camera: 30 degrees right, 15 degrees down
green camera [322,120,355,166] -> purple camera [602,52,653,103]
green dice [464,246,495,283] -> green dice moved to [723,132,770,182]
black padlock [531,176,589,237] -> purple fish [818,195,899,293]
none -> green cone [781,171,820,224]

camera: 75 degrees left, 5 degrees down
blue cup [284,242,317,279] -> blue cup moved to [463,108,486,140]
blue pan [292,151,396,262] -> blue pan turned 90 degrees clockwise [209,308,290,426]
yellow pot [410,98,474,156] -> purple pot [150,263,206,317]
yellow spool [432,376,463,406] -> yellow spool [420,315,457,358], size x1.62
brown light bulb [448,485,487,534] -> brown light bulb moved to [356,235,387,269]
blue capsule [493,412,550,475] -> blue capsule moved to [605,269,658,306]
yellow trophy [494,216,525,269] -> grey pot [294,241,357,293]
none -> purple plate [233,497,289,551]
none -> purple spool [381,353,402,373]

--

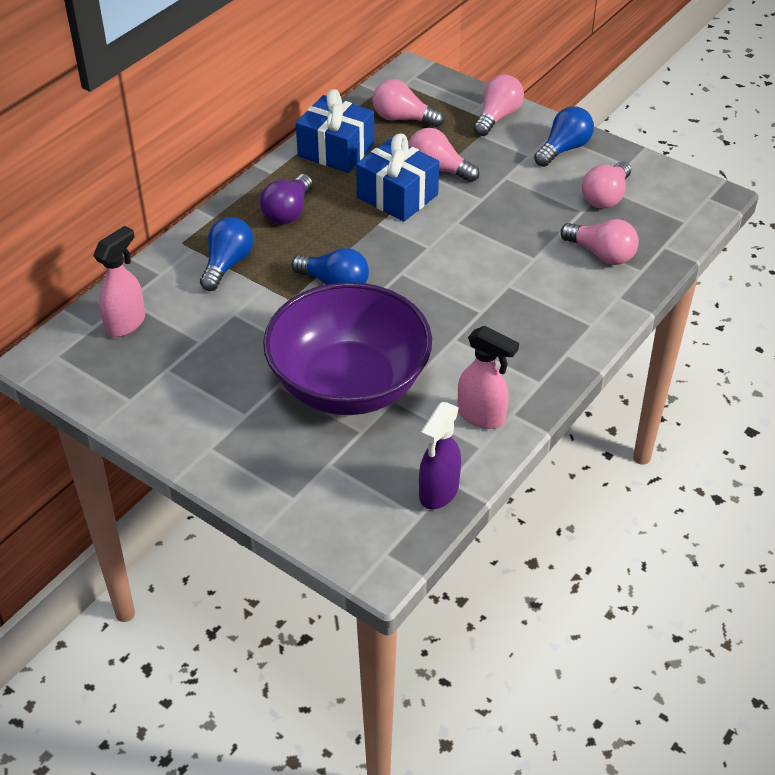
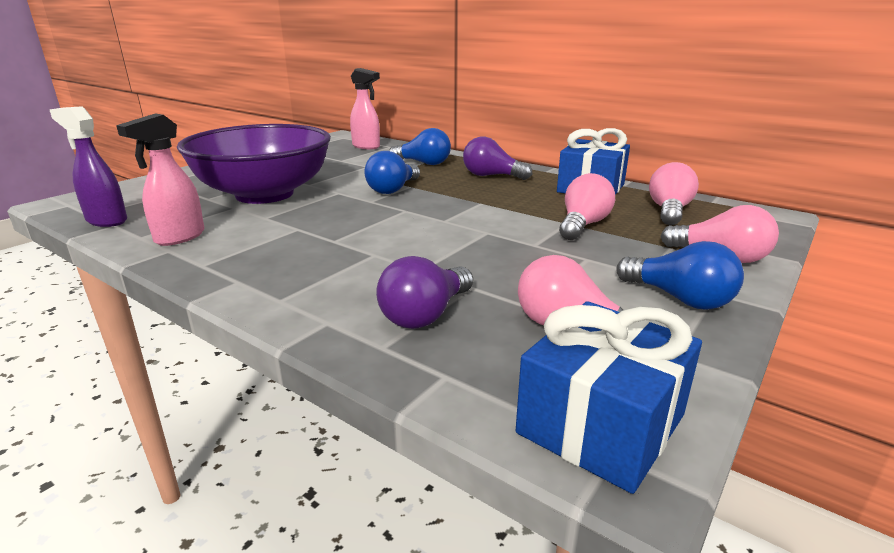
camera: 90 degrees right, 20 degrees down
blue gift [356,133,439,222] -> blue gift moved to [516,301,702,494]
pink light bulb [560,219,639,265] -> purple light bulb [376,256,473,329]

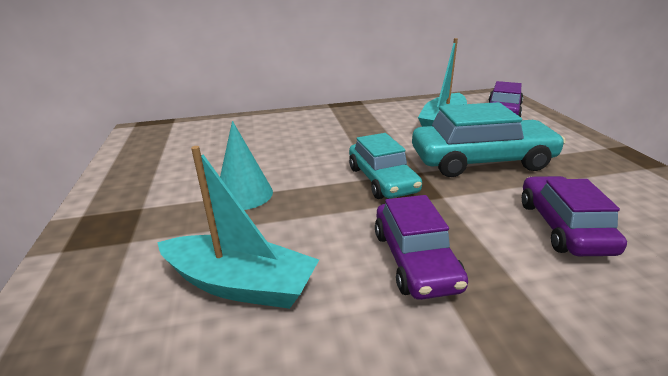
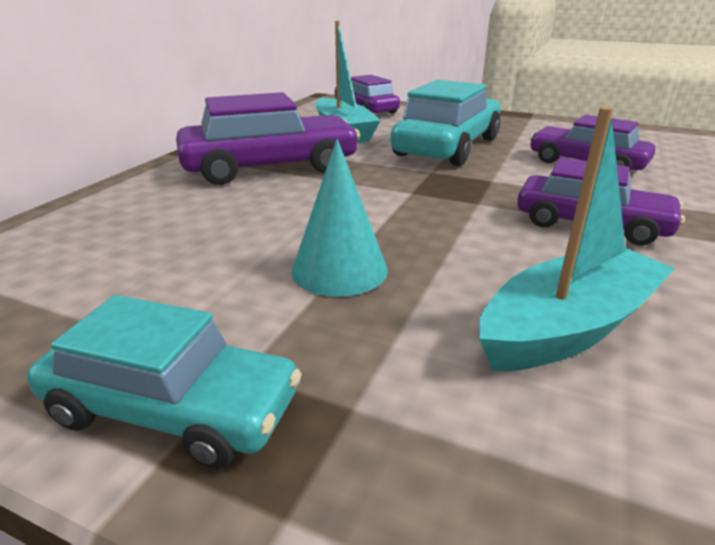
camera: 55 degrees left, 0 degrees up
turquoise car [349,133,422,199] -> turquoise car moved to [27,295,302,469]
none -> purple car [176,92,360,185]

**Exercise:**
Taking the entries above, print exactly the lines starting at the line with "yellow trophy [494,216,525,269]" and ending at the line with "none -> purple spool [381,353,402,373]", both included.

**Solution for this problem:**
yellow trophy [494,216,525,269] -> grey pot [294,241,357,293]
none -> purple plate [233,497,289,551]
none -> purple spool [381,353,402,373]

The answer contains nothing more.